(INPUT DATA Opens)
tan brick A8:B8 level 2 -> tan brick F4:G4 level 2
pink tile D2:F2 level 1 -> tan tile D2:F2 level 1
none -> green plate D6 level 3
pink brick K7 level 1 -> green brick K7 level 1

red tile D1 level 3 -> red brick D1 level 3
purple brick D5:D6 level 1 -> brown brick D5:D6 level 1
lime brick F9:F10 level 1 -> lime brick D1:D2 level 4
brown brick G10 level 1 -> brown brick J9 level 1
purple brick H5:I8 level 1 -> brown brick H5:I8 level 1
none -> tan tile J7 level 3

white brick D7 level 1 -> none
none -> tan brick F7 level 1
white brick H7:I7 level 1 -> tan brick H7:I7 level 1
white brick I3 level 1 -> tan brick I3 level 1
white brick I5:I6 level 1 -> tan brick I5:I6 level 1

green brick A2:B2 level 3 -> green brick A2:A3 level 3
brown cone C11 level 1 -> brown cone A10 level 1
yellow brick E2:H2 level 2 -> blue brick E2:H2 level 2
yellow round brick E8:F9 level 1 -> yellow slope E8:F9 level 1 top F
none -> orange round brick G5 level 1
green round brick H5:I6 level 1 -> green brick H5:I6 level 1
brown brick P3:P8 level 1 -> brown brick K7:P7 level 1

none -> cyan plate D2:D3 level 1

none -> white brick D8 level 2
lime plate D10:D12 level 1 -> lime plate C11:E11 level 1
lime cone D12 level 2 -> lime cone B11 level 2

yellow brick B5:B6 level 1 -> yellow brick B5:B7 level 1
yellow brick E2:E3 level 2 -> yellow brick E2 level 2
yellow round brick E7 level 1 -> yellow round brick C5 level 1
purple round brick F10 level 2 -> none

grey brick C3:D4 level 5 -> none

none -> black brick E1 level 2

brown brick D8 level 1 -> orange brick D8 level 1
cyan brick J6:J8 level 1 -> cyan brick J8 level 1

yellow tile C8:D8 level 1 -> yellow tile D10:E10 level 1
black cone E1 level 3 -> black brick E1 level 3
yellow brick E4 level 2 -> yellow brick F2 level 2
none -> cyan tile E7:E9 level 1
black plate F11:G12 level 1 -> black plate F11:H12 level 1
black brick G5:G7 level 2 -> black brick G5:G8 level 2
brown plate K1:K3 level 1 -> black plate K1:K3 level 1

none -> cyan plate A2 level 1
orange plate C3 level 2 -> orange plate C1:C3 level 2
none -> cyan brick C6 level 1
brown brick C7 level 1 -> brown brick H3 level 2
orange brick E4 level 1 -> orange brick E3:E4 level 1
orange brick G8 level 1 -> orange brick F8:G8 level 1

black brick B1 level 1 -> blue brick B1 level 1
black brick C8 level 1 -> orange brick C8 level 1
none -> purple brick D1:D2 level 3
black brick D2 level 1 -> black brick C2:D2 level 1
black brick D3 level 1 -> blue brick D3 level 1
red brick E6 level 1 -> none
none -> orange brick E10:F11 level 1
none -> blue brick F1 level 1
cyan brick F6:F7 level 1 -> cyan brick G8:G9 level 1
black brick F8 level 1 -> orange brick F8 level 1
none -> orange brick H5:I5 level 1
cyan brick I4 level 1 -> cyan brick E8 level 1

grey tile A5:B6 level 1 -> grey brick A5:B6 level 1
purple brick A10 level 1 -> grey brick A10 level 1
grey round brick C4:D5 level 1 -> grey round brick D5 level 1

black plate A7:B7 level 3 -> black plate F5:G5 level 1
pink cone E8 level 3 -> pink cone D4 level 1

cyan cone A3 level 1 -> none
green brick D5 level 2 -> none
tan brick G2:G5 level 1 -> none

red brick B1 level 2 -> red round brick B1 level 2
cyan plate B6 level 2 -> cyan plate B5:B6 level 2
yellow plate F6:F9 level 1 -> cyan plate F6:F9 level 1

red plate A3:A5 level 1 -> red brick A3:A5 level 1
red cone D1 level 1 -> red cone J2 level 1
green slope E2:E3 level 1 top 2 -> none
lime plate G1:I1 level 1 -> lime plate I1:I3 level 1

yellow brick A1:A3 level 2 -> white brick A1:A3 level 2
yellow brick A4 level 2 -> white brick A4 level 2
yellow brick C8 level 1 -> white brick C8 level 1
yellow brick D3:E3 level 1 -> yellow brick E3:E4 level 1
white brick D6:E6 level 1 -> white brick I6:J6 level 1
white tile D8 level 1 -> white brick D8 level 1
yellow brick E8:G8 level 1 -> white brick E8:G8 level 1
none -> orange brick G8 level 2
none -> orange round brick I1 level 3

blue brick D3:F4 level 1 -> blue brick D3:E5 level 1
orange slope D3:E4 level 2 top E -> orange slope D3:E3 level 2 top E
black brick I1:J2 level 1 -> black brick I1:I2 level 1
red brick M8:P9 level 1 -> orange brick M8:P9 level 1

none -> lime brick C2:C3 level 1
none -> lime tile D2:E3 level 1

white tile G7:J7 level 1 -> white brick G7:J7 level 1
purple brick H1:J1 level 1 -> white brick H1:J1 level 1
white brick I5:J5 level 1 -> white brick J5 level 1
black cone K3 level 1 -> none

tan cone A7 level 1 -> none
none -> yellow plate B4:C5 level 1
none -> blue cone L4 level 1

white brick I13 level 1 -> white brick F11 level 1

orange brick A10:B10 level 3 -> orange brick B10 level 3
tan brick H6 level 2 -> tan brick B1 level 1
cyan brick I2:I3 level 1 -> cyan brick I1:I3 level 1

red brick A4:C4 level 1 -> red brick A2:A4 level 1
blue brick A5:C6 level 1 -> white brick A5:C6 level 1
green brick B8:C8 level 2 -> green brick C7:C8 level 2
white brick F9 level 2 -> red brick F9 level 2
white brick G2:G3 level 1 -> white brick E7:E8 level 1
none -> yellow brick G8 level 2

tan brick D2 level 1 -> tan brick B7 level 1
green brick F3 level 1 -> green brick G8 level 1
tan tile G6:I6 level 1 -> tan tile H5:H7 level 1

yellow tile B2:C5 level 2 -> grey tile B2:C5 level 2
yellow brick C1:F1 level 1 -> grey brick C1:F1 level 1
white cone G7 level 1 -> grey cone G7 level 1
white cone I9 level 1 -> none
(INPUT DATA Closes)
EXERCISE GOAL: Will you return exactly the lines above from the one with "yellow brick E2:H2" down to the one with "pink cone E8 level 3 -> pink cone D4 level 1", counting both as part of the range?

OUTPUT BELOW:
yellow brick E2:H2 level 2 -> blue brick E2:H2 level 2
yellow round brick E8:F9 level 1 -> yellow slope E8:F9 level 1 top F
none -> orange round brick G5 level 1
green round brick H5:I6 level 1 -> green brick H5:I6 level 1
brown brick P3:P8 level 1 -> brown brick K7:P7 level 1

none -> cyan plate D2:D3 level 1

none -> white brick D8 level 2
lime plate D10:D12 level 1 -> lime plate C11:E11 level 1
lime cone D12 level 2 -> lime cone B11 level 2

yellow brick B5:B6 level 1 -> yellow brick B5:B7 level 1
yellow brick E2:E3 level 2 -> yellow brick E2 level 2
yellow round brick E7 level 1 -> yellow round brick C5 level 1
purple round brick F10 level 2 -> none

grey brick C3:D4 level 5 -> none

none -> black brick E1 level 2

brown brick D8 level 1 -> orange brick D8 level 1
cyan brick J6:J8 level 1 -> cyan brick J8 level 1

yellow tile C8:D8 level 1 -> yellow tile D10:E10 level 1
black cone E1 level 3 -> black brick E1 level 3
yellow brick E4 level 2 -> yellow brick F2 level 2
none -> cyan tile E7:E9 level 1
black plate F11:G12 level 1 -> black plate F11:H12 level 1
black brick G5:G7 level 2 -> black brick G5:G8 level 2
brown plate K1:K3 level 1 -> black plate K1:K3 level 1

none -> cyan plate A2 level 1
orange plate C3 level 2 -> orange plate C1:C3 level 2
none -> cyan brick C6 level 1
brown brick C7 level 1 -> brown brick H3 level 2
orange brick E4 level 1 -> orange brick E3:E4 level 1
orange brick G8 level 1 -> orange brick F8:G8 level 1

black brick B1 level 1 -> blue brick B1 level 1
black brick C8 level 1 -> orange brick C8 level 1
none -> purple brick D1:D2 level 3
black brick D2 level 1 -> black brick C2:D2 level 1
black brick D3 level 1 -> blue brick D3 level 1
red brick E6 level 1 -> none
none -> orange brick E10:F11 level 1
none -> blue brick F1 level 1
cyan brick F6:F7 level 1 -> cyan brick G8:G9 level 1
black brick F8 level 1 -> orange brick F8 level 1
none -> orange brick H5:I5 level 1
cyan brick I4 level 1 -> cyan brick E8 level 1

grey tile A5:B6 level 1 -> grey brick A5:B6 level 1
purple brick A10 level 1 -> grey brick A10 level 1
grey round brick C4:D5 level 1 -> grey round brick D5 level 1

black plate A7:B7 level 3 -> black plate F5:G5 level 1
pink cone E8 level 3 -> pink cone D4 level 1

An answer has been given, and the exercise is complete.